**TASK DESCRIPTION:**
Which lines below include the string "calculator"? Please show each one.

**ENTRIES PROVIDED:**
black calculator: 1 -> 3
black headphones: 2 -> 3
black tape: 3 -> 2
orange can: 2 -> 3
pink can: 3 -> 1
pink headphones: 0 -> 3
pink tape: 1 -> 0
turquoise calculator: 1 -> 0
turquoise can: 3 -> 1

...

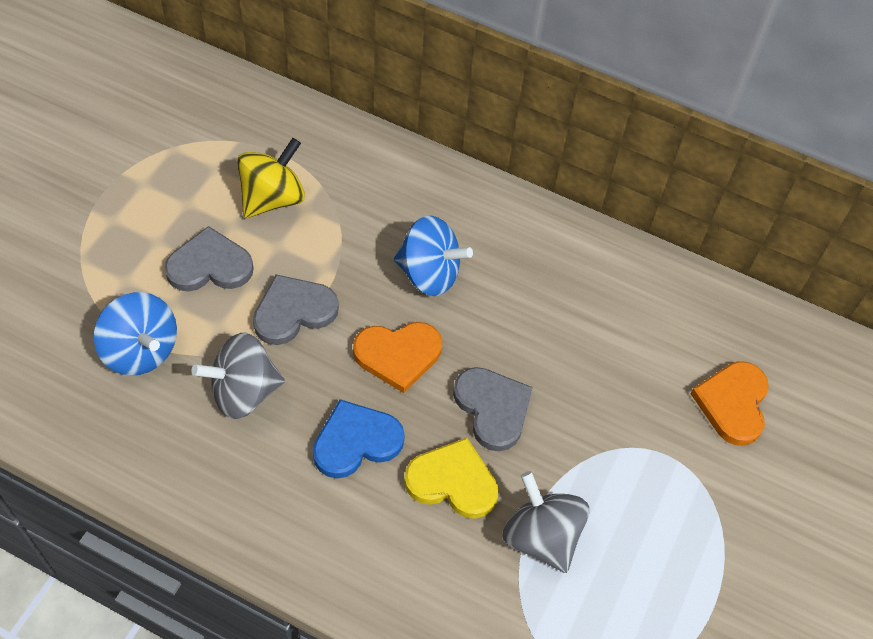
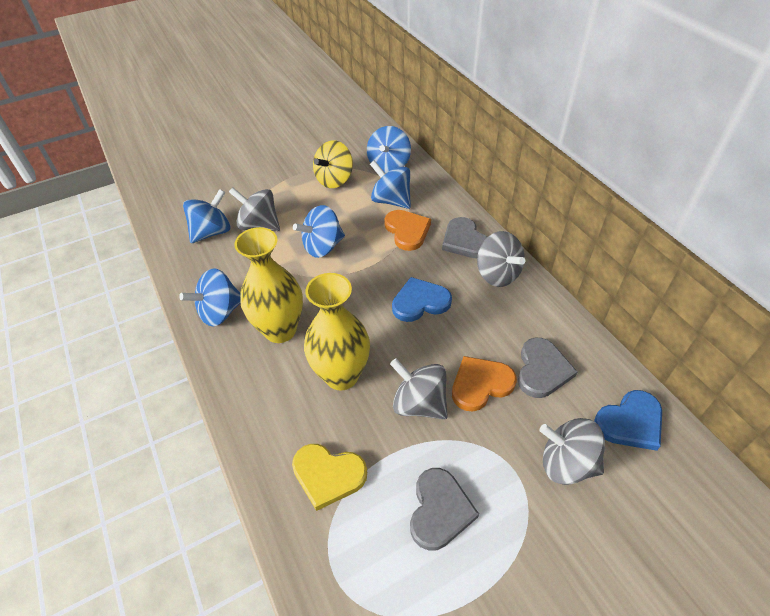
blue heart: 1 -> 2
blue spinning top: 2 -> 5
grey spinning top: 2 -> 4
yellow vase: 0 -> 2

**RESULT:**
black calculator: 1 -> 3
turquoise calculator: 1 -> 0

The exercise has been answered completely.